- **PROBLEM DETAILS**
Write out every entry, unchanged. Skip any picture.

- **RECORDS SHOWN**
━━━━━━━━━━━━━━━━
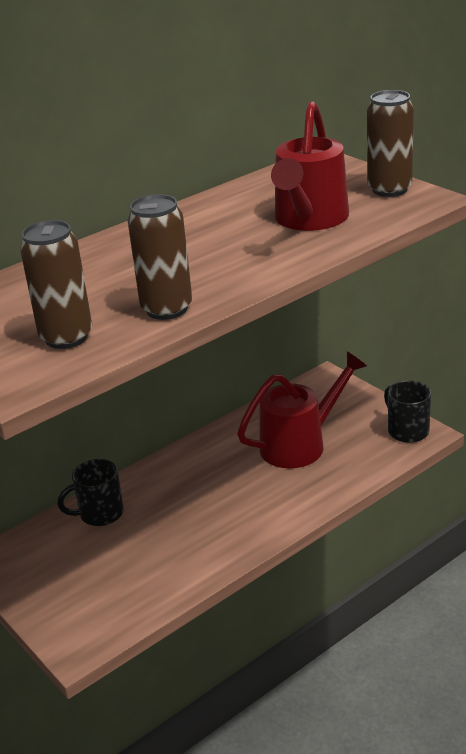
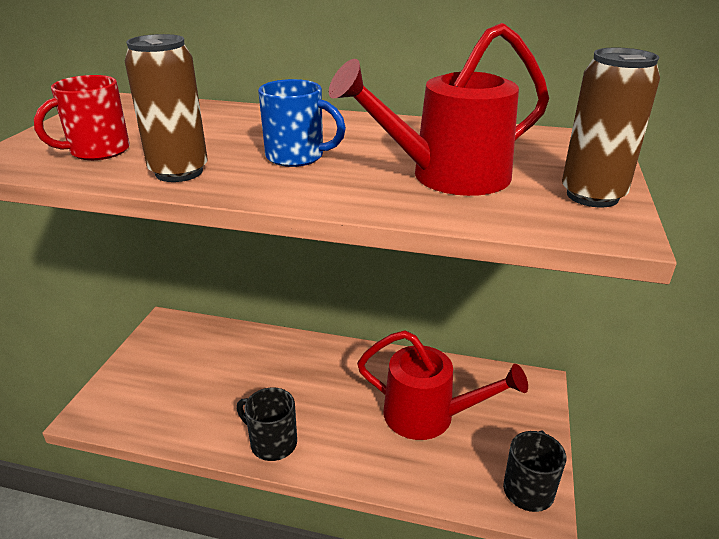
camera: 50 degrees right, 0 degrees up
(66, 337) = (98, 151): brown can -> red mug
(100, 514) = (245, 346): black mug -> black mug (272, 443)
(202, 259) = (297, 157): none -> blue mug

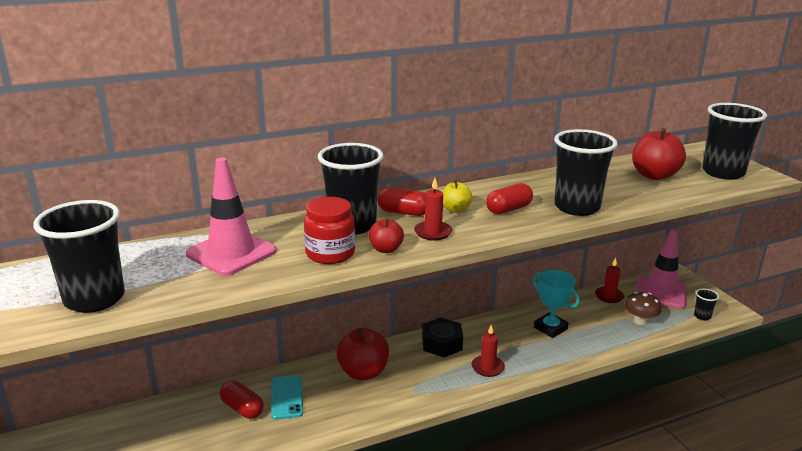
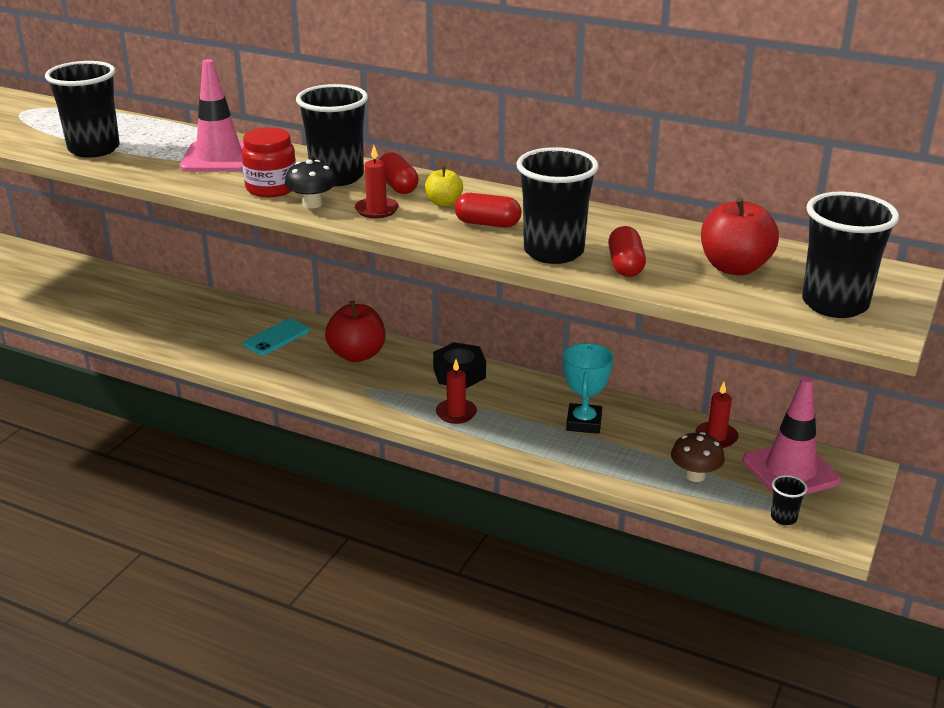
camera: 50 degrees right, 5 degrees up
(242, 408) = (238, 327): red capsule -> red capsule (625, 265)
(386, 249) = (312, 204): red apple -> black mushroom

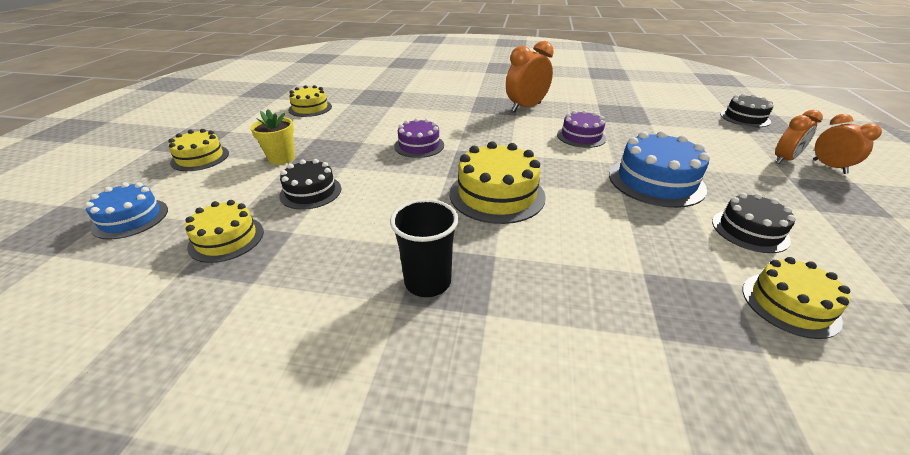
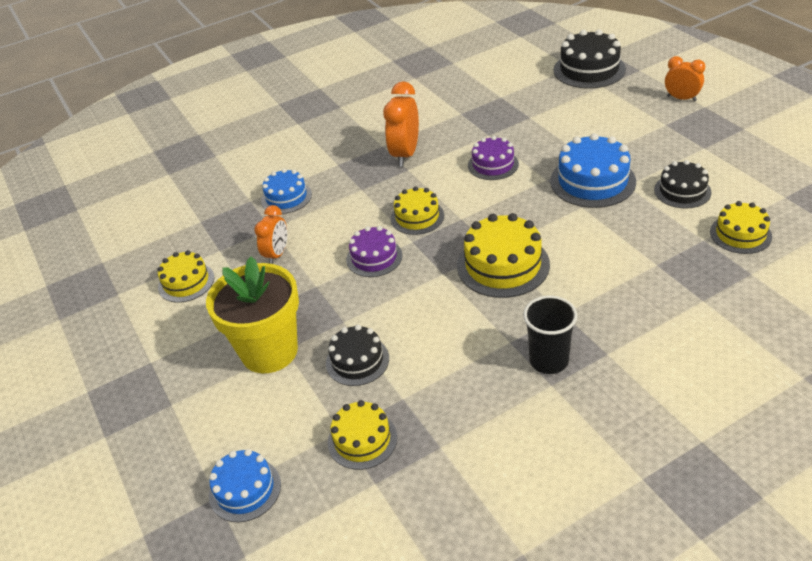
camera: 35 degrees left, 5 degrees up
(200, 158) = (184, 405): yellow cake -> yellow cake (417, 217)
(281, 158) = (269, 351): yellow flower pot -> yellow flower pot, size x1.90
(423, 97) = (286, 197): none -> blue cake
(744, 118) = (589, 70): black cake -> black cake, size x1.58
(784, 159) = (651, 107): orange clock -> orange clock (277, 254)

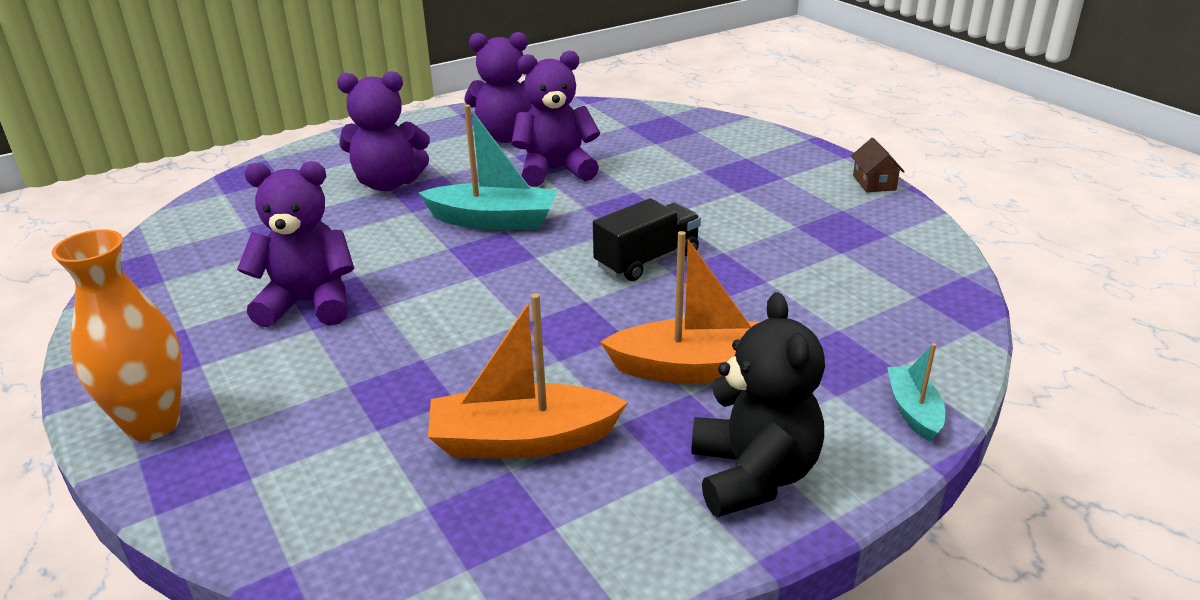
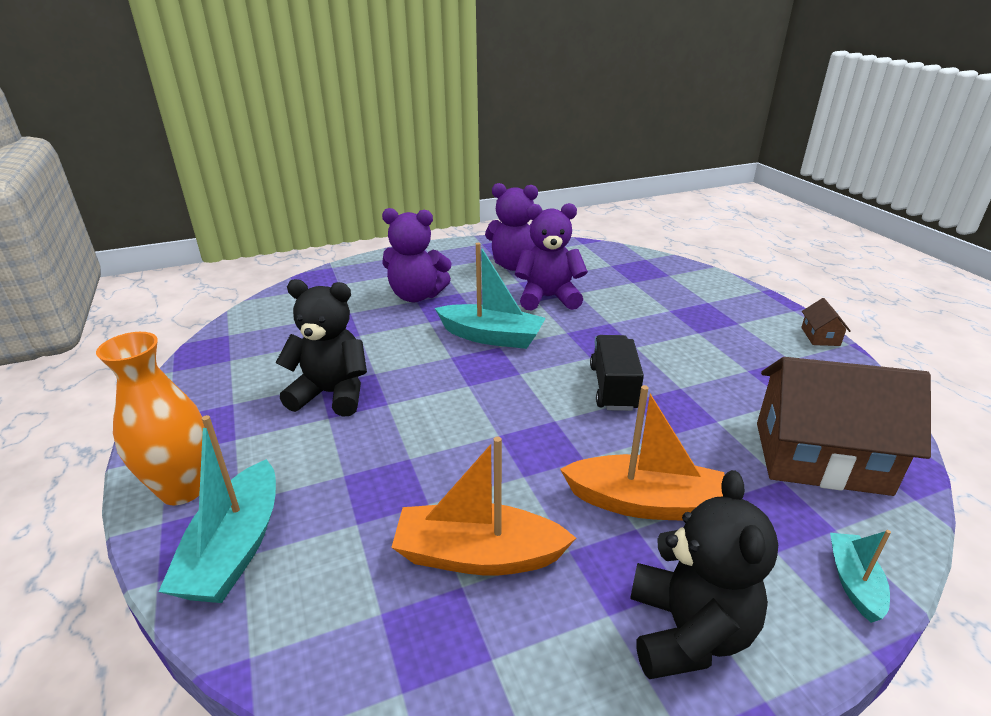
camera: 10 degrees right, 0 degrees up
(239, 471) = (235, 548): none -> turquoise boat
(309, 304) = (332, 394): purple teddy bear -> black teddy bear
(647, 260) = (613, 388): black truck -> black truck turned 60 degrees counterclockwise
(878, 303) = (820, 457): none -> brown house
━━━━━━━━━━━━━━━━
- **RESULT FOR THIS EXERCISE**
camera: 50 degrees right, 0 degrees up
(66, 337) = (98, 151): brown can -> red mug
(100, 514) = (245, 346): black mug -> black mug (272, 443)
(202, 259) = (297, 157): none -> blue mug

camera: 50 degrees right, 5 degrees up
(242, 408) = (238, 327): red capsule -> red capsule (625, 265)
(386, 249) = (312, 204): red apple -> black mushroom

camera: 35 degrees left, 5 degrees up
(200, 158) = (184, 405): yellow cake -> yellow cake (417, 217)
(281, 158) = (269, 351): yellow flower pot -> yellow flower pot, size x1.90
(423, 97) = (286, 197): none -> blue cake
(744, 118) = (589, 70): black cake -> black cake, size x1.58
(784, 159) = (651, 107): orange clock -> orange clock (277, 254)

camera: 10 degrees right, 0 degrees up
(239, 471) = (235, 548): none -> turquoise boat
(309, 304) = (332, 394): purple teddy bear -> black teddy bear
(647, 260) = (613, 388): black truck -> black truck turned 60 degrees counterclockwise
(878, 303) = (820, 457): none -> brown house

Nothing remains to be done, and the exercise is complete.